Prompt: Begin at the line below that has "(438, 497) = (449, 462): black" and stop after the line that has "(617, 198) = (707, 195): blue". Please restate only those lines, word for word.

The records:
· · · · ·

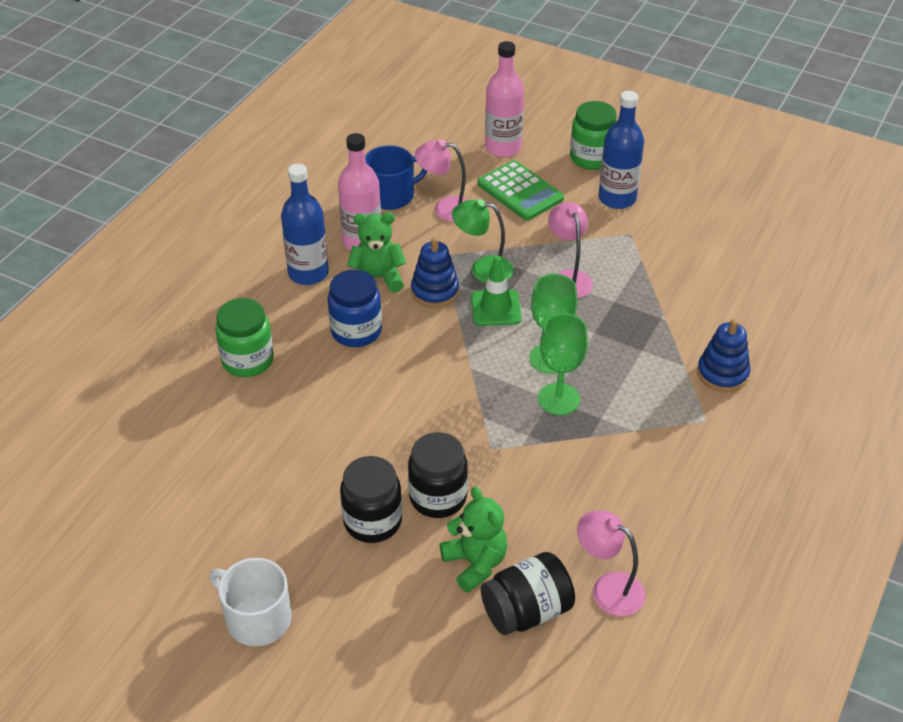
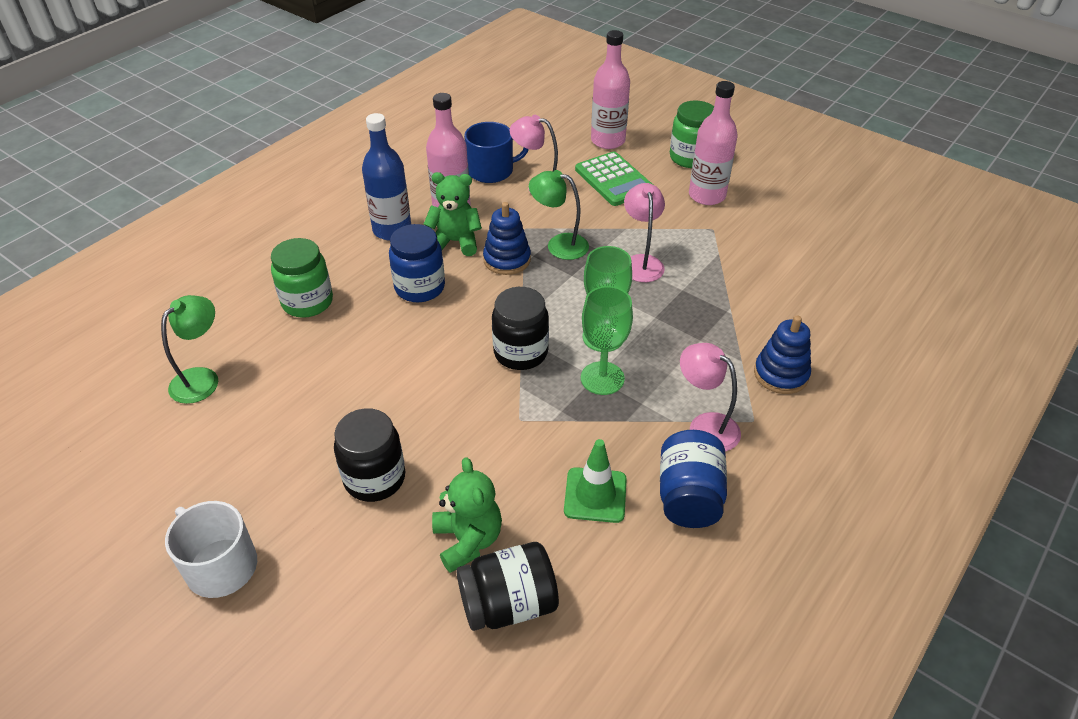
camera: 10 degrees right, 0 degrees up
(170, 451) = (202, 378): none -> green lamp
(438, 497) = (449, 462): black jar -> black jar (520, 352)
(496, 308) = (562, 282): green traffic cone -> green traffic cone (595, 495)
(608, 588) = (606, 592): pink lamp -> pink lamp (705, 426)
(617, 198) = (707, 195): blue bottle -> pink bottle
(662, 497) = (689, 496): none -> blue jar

· · · · ·

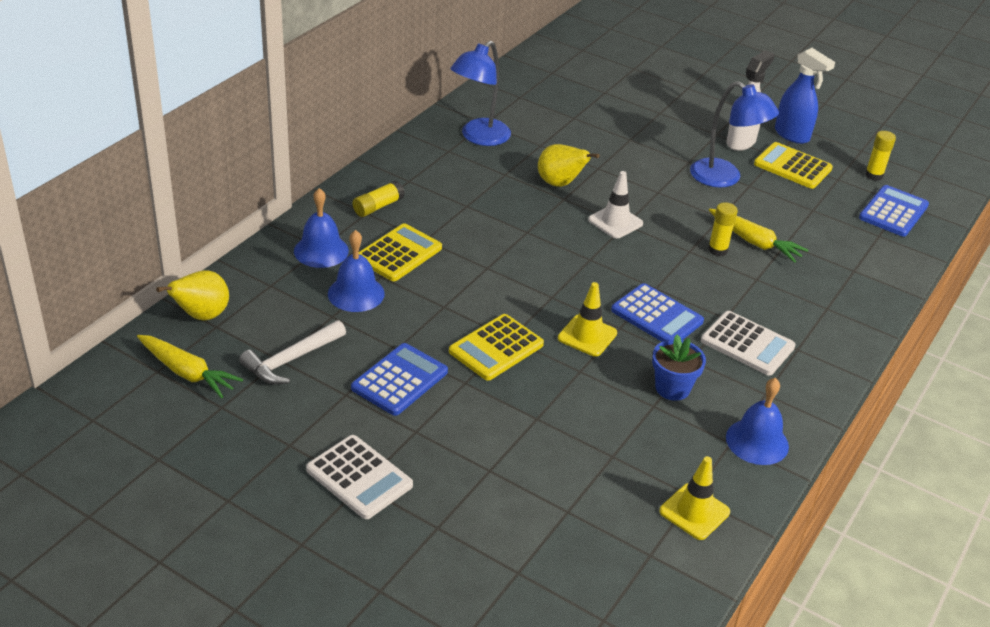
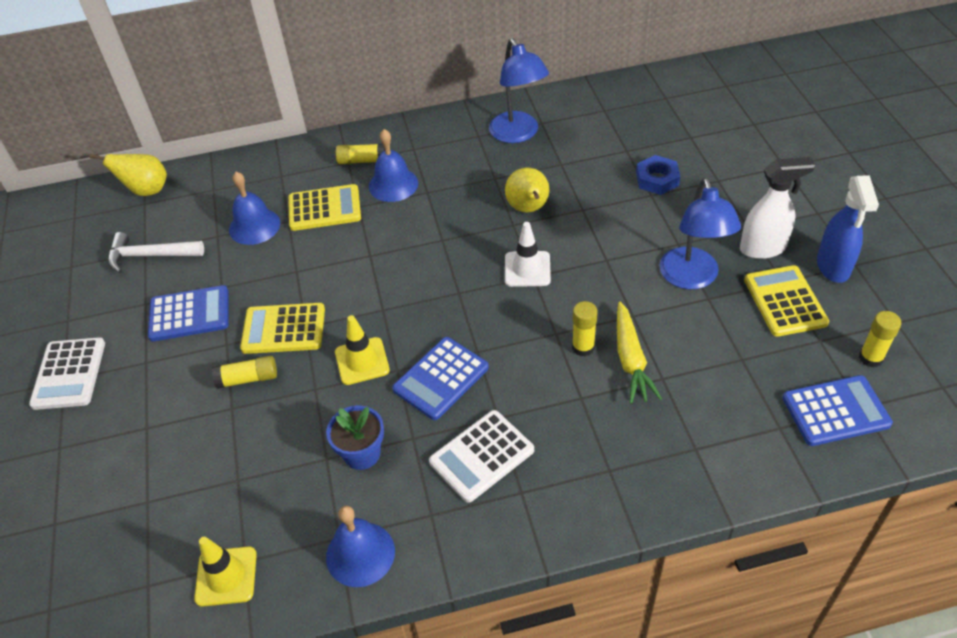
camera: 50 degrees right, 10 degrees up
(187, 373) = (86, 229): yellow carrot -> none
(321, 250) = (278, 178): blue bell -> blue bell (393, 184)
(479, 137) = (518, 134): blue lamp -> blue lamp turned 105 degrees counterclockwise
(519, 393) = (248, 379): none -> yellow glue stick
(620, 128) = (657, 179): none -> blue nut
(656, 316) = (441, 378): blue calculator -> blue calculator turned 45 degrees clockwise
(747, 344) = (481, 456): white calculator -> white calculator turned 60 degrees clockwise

· · · · ·

Result of this task:
(438, 497) = (449, 462): black jar -> black jar (520, 352)
(496, 308) = (562, 282): green traffic cone -> green traffic cone (595, 495)
(608, 588) = (606, 592): pink lamp -> pink lamp (705, 426)
(617, 198) = (707, 195): blue bottle -> pink bottle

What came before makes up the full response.